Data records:
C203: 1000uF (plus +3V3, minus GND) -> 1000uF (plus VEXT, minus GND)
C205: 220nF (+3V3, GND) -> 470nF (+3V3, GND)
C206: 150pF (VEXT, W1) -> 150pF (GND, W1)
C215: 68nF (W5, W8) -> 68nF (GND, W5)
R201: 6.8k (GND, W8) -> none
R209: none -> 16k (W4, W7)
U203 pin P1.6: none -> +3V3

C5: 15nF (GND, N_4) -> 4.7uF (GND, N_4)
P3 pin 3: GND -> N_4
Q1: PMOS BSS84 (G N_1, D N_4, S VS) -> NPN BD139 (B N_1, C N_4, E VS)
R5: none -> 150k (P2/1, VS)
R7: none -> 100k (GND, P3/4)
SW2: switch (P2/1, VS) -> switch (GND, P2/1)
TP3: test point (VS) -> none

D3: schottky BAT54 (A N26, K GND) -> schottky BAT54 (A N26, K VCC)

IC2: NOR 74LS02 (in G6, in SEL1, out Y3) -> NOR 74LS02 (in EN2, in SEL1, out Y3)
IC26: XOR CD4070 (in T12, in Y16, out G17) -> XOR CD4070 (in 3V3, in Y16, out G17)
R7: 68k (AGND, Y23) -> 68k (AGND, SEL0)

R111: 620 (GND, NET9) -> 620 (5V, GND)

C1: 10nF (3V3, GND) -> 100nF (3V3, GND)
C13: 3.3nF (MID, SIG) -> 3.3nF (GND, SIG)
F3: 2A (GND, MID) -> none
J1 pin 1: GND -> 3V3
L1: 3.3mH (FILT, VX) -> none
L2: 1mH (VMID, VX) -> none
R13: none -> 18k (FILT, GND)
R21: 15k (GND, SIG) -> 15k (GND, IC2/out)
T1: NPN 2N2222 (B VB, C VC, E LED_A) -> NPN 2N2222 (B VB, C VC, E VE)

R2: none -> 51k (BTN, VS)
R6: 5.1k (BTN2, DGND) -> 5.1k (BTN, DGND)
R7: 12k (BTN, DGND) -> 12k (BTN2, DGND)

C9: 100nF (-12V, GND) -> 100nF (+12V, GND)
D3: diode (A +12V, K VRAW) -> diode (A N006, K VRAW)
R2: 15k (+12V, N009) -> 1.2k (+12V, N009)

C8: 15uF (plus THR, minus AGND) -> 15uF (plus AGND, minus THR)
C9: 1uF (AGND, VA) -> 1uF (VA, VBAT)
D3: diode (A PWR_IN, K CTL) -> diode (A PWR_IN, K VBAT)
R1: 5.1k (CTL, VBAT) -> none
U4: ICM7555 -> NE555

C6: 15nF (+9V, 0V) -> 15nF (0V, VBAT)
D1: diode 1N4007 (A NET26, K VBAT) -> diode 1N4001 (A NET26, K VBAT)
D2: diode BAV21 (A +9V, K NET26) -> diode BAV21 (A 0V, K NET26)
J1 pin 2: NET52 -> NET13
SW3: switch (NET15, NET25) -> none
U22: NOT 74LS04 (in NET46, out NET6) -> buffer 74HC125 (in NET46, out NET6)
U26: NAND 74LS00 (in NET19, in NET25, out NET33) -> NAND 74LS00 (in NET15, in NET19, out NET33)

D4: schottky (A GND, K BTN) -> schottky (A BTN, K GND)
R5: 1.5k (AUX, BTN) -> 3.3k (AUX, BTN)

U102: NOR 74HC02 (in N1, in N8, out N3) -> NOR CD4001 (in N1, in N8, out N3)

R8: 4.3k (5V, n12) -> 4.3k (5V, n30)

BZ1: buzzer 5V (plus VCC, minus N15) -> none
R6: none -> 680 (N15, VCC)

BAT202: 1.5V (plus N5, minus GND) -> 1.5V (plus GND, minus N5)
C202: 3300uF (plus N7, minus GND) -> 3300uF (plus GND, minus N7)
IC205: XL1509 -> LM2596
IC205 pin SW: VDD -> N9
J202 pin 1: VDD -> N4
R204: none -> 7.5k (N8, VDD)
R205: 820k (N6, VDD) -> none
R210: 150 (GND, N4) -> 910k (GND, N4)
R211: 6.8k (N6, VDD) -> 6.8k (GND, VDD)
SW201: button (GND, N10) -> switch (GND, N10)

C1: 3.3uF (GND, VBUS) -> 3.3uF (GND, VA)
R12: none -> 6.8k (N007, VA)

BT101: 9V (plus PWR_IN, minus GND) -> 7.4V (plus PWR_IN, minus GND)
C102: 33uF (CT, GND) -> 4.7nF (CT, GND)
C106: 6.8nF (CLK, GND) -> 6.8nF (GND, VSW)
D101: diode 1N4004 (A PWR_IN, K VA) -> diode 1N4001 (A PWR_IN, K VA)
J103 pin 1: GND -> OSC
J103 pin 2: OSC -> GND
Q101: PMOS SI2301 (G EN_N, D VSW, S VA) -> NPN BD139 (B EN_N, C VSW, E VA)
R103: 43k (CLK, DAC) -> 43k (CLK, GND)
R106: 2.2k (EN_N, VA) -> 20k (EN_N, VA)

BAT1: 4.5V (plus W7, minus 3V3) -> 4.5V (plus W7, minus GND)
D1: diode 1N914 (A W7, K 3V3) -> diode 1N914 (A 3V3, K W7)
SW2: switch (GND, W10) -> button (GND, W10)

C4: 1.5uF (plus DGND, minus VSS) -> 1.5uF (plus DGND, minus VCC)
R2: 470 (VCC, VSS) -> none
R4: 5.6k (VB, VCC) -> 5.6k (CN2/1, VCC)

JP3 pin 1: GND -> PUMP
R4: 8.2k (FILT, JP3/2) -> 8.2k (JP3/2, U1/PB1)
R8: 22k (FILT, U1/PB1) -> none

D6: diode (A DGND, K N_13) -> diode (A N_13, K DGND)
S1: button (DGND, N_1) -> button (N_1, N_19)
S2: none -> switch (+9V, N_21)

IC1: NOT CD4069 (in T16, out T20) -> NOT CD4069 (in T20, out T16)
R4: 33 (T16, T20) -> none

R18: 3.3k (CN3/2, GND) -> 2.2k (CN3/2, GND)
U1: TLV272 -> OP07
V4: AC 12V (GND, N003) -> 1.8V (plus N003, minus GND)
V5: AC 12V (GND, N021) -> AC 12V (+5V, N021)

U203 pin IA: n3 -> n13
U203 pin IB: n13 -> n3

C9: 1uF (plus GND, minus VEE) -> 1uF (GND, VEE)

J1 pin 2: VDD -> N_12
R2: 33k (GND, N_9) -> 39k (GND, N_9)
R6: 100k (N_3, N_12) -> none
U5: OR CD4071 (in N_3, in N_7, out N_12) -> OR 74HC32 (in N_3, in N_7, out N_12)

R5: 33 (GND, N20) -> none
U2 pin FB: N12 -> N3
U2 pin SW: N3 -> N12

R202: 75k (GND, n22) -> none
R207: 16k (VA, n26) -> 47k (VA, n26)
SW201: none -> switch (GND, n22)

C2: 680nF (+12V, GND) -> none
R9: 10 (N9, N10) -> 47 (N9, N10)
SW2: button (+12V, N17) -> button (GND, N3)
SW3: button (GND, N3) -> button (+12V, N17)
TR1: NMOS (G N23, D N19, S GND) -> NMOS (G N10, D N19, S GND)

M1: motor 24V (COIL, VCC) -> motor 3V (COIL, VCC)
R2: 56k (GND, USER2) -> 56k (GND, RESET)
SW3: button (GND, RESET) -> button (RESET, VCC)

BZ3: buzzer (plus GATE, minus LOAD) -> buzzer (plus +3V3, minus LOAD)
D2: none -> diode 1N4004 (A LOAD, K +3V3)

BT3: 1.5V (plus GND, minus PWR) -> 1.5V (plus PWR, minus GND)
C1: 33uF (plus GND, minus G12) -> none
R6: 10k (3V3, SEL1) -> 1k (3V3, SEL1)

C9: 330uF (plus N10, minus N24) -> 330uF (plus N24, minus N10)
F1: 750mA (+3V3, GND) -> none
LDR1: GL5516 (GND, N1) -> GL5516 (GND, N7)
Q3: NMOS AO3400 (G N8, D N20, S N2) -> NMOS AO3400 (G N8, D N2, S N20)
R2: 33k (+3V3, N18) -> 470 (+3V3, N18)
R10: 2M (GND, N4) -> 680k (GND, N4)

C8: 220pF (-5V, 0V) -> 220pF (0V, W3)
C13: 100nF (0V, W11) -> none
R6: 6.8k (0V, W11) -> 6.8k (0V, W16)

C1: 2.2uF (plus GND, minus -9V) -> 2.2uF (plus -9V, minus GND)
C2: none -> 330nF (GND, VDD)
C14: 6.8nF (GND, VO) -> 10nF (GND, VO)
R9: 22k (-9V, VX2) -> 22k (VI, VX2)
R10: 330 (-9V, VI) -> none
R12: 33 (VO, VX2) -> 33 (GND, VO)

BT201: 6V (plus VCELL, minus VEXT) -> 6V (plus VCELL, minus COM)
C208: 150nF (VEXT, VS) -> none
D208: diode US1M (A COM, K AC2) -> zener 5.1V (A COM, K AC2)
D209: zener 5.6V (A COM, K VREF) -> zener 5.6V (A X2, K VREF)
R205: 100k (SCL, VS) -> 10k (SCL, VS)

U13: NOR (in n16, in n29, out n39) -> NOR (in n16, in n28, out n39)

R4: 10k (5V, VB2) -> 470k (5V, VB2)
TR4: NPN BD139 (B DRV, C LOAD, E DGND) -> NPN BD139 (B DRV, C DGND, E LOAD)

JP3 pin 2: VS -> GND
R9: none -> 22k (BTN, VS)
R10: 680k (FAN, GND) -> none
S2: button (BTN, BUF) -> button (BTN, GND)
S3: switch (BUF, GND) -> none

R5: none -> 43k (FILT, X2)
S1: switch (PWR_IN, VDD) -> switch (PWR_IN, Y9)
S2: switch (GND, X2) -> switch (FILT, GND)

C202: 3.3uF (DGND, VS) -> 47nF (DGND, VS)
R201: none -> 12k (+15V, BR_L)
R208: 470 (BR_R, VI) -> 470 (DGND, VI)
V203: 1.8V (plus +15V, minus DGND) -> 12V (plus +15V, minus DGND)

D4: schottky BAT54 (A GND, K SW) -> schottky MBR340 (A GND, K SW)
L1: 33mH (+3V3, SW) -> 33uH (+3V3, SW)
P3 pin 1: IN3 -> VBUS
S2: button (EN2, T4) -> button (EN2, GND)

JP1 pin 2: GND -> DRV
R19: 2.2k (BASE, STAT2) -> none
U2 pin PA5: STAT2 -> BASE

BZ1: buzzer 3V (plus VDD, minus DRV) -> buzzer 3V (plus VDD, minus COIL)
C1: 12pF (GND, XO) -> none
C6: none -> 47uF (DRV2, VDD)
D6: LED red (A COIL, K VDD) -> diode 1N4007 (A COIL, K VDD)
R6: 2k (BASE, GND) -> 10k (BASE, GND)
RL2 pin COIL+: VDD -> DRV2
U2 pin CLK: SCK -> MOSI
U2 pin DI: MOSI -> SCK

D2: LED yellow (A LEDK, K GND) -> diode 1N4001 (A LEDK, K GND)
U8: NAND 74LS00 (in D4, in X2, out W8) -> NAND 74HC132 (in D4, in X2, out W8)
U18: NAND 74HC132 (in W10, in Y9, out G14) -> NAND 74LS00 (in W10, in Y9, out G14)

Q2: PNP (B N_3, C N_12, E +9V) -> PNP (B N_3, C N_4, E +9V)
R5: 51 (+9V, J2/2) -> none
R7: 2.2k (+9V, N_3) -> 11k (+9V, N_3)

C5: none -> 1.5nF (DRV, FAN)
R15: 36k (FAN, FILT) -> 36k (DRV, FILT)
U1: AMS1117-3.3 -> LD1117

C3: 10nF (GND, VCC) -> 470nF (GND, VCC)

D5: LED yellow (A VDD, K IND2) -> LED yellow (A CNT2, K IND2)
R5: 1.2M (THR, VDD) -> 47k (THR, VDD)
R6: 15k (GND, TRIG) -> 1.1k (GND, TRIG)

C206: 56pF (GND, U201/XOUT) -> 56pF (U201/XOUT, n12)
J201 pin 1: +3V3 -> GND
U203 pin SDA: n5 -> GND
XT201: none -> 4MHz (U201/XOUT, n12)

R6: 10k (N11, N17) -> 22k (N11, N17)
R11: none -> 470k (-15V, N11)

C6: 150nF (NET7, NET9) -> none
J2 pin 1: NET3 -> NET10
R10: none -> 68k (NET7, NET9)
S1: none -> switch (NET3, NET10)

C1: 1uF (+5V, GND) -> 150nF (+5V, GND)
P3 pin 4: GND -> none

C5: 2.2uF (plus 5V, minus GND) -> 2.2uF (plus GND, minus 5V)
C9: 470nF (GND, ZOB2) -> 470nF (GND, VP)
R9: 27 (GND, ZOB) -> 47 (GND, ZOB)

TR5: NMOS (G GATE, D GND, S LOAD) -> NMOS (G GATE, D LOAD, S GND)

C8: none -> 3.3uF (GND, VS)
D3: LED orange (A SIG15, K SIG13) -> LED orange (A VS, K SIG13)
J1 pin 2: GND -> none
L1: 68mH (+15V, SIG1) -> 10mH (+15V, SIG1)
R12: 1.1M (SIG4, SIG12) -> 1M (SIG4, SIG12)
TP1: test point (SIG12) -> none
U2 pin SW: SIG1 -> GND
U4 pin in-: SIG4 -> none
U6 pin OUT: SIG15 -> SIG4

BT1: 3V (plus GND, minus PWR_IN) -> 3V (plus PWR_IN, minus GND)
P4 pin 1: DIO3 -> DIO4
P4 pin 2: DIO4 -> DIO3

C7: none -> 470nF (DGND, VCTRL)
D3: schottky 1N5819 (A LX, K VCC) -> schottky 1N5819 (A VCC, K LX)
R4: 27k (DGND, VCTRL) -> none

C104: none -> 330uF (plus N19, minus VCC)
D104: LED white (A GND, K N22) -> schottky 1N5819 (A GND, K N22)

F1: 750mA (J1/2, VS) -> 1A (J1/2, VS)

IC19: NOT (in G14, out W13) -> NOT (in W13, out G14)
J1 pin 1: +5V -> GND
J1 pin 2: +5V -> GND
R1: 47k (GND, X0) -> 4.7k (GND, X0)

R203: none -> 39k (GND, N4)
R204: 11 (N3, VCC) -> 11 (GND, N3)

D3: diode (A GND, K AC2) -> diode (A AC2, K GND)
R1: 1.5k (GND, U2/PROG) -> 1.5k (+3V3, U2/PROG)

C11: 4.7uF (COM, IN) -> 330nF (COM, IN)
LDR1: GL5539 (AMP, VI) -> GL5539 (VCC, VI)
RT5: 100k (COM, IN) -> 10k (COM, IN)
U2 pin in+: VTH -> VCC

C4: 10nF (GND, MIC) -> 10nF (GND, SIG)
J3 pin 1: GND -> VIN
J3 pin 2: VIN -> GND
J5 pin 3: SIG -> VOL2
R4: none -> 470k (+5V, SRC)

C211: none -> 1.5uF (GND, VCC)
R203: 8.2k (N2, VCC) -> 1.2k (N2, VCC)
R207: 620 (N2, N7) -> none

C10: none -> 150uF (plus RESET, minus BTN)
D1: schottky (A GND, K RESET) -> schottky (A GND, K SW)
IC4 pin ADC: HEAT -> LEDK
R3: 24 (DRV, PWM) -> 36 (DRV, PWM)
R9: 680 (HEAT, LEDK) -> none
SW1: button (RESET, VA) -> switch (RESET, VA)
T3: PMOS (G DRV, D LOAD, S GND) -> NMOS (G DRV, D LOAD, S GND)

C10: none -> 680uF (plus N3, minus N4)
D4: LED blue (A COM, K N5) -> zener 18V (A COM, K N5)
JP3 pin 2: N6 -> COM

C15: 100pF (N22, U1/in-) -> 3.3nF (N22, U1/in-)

Problem requirements:
The string "DGND" appears in how many lines above? Answer with the number only.

Answer to the exercise:
11